◆ **EXERCISE REQUIREMENTS**
Give back the text of each record below word for word, leaving out the pictures.

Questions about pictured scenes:
--- --- ---

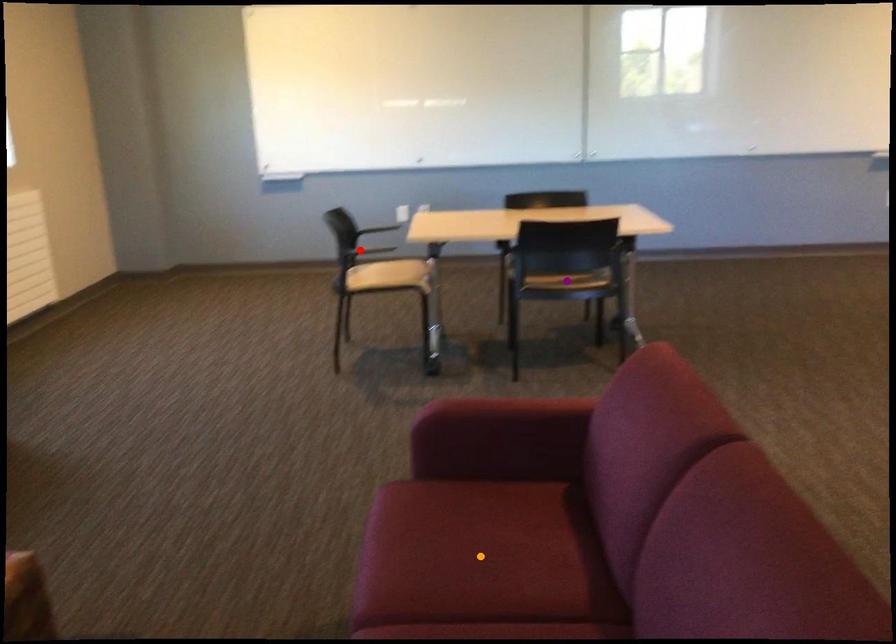
Order these from nearest to farthest:
- red point
- purple point
- orange point

orange point, purple point, red point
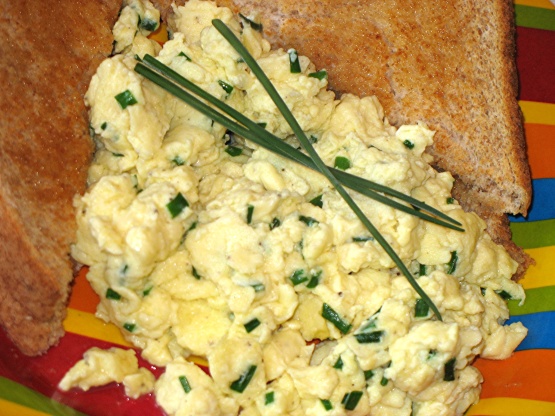
Where is `1 plate`? 1 plate is located at coordinates (58, 357).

--- --- ---

◆ **REPLY**
Order these from nearest to farthest:
- red point
- purple point
- orange point

orange point, purple point, red point
Where is `1 plate`? 1 plate is located at coordinates (58, 357).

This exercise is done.